[Dataset extract]
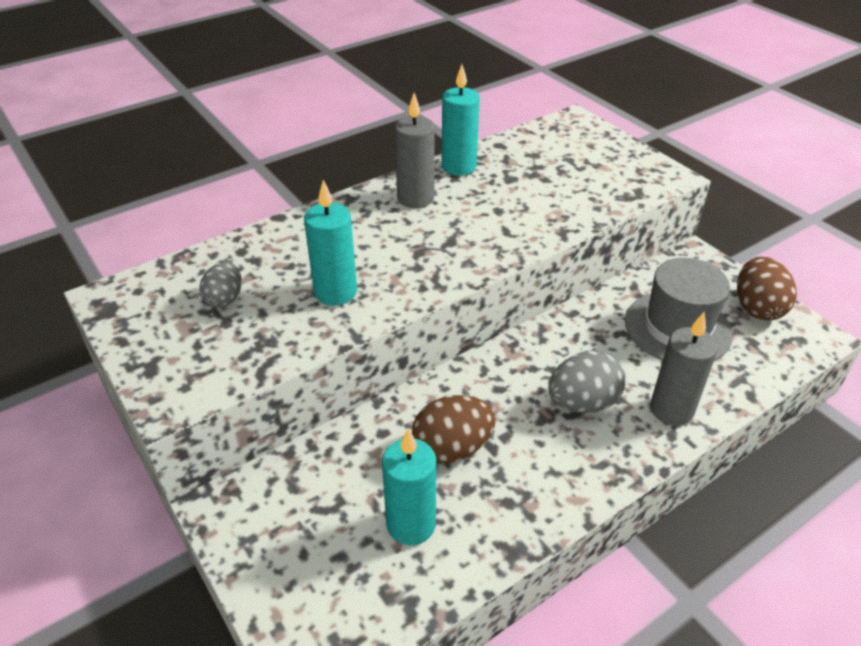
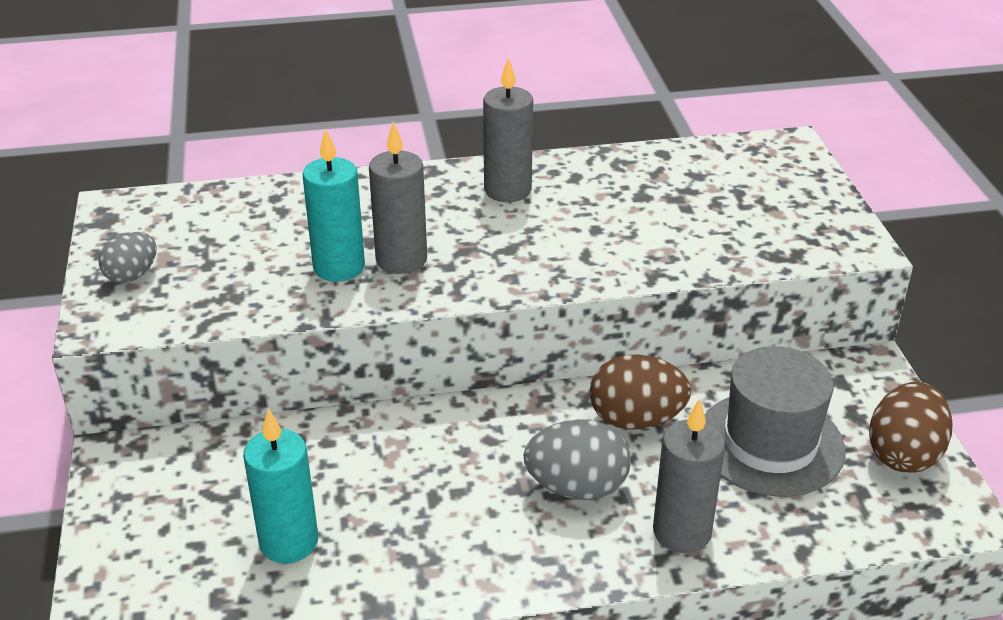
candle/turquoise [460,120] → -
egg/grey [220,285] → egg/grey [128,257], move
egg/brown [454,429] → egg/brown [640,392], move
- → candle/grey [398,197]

[Work task]
Without the pictures, return the whole of the data exactly as given.

[Result for this task]
candle/turquoise [460,120] → -
egg/grey [220,285] → egg/grey [128,257], move
egg/brown [454,429] → egg/brown [640,392], move
- → candle/grey [398,197]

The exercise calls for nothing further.